[What this task involves]
The lines below must be transcribed exactly as given, with the images removed.

[Given data]
--- START ---
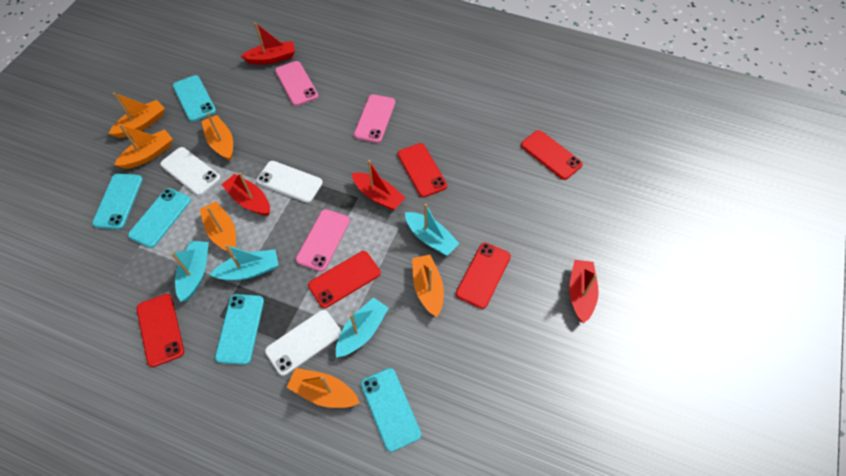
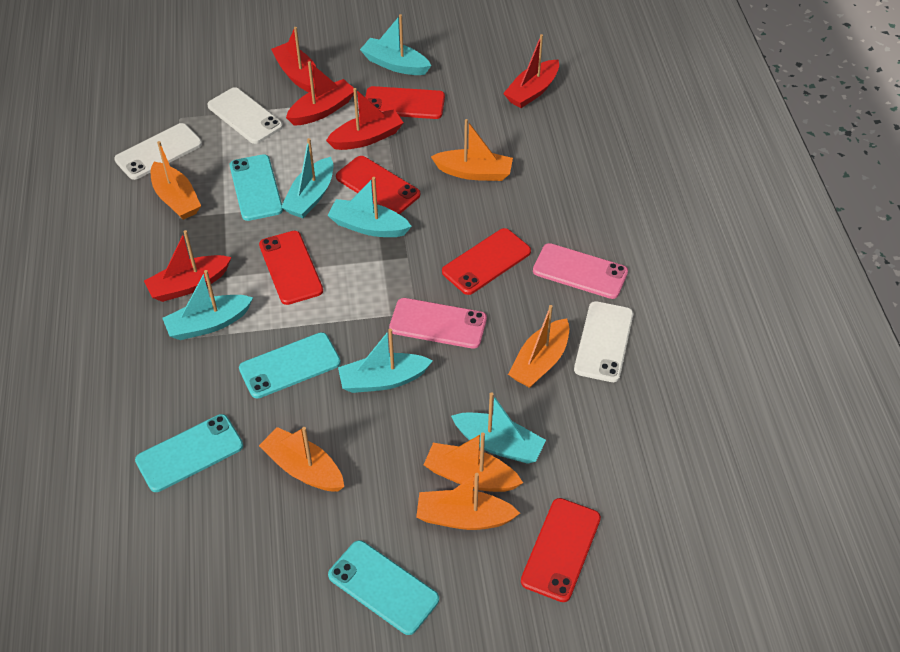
pink phone: 3 -> 2
red boat: 4 -> 5
turquoise boat: 4 -> 6
turquoise phone: 5 -> 4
--- END ---
[Solution for this problem]
pink phone: 3 -> 2
red boat: 4 -> 5
turquoise boat: 4 -> 6
turquoise phone: 5 -> 4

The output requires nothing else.